[Coordinate-based change listings]
++++++

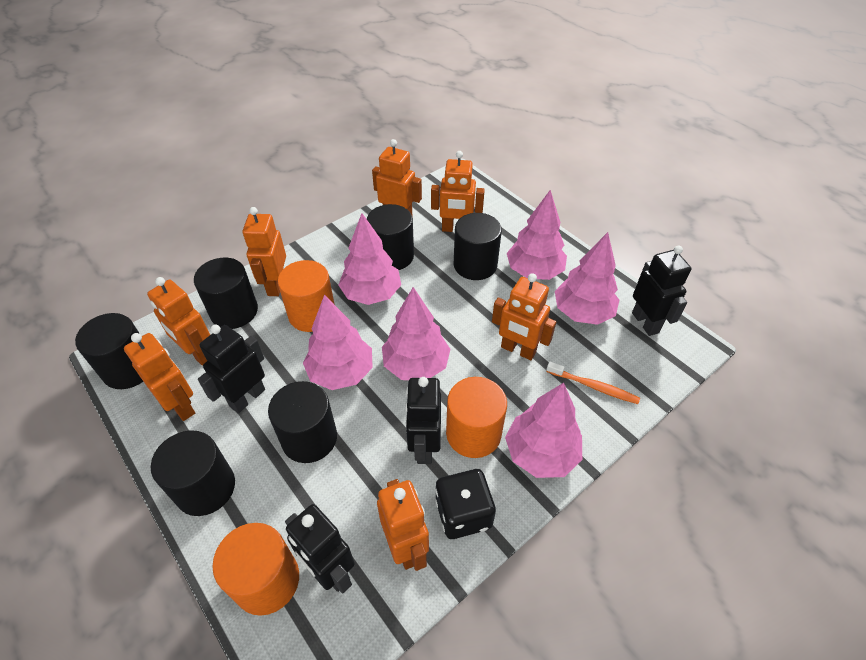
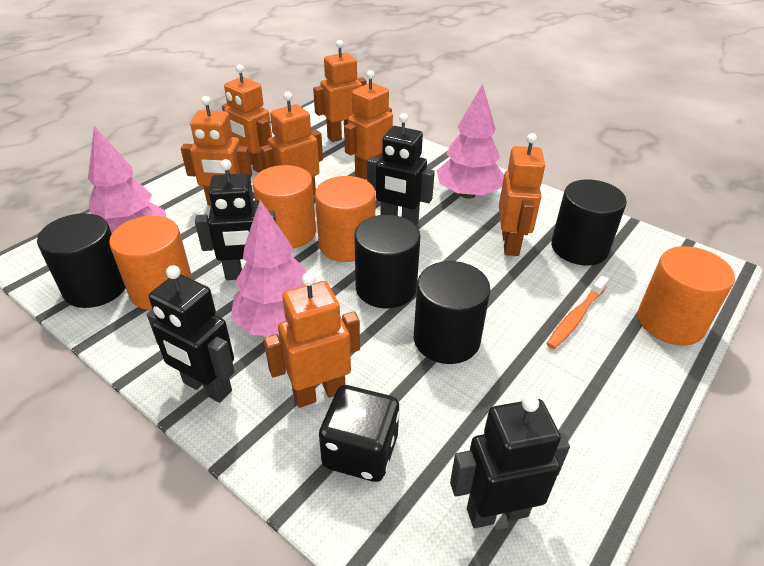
black cylinder: 6 -> 4
orange cylinder: 3 -> 4
pink tree: 6 -> 3

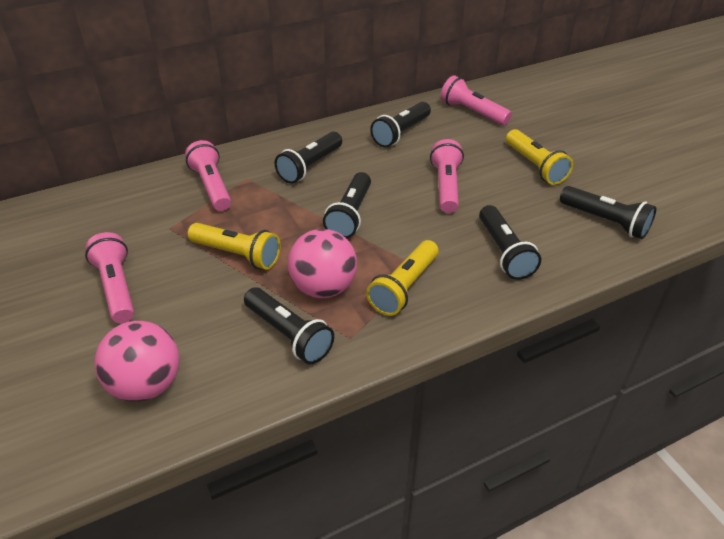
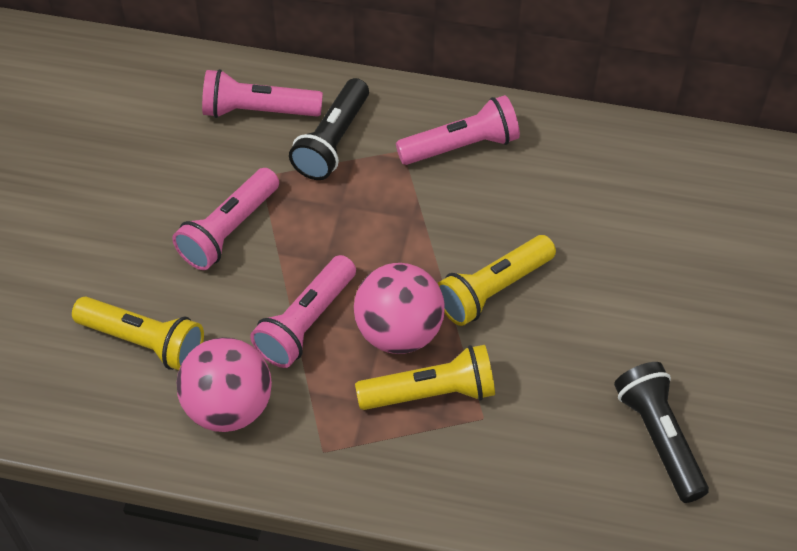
black flashlight: 6 -> 2

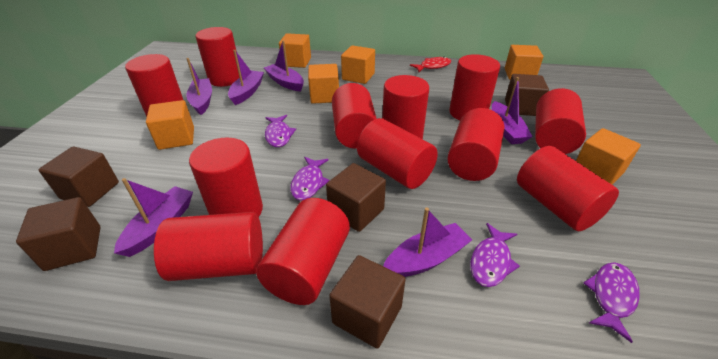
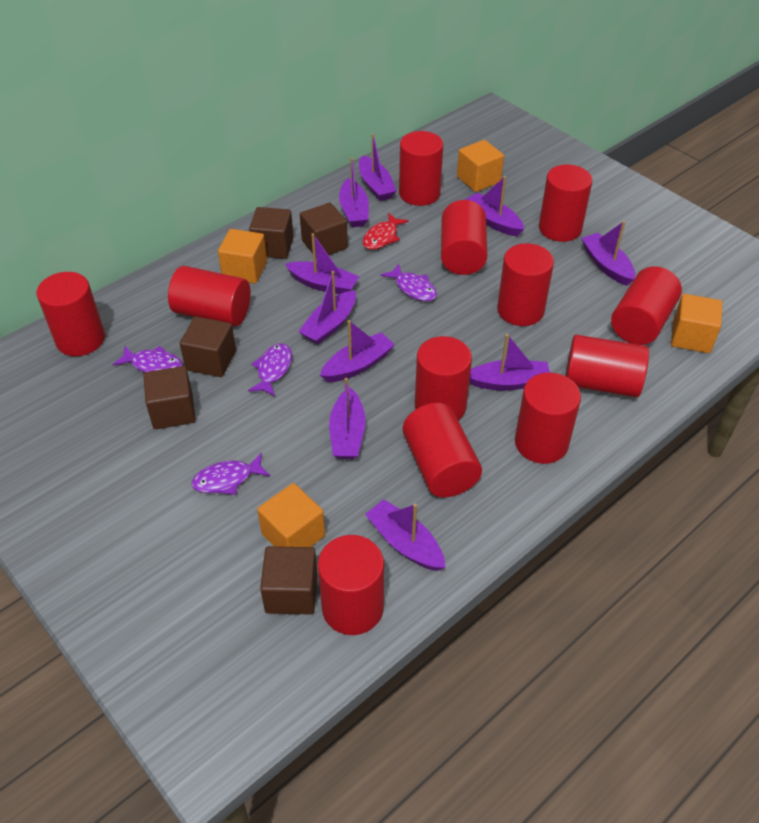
orange cube: 6 -> 4
purple boat: 6 -> 10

++++++

Your task: Give an exact copy of the data, and omit any pictures it holds.

Expected answer:
black cylinder: 6 -> 4
orange cylinder: 3 -> 4
pink tree: 6 -> 3

black flashlight: 6 -> 2

orange cube: 6 -> 4
purple boat: 6 -> 10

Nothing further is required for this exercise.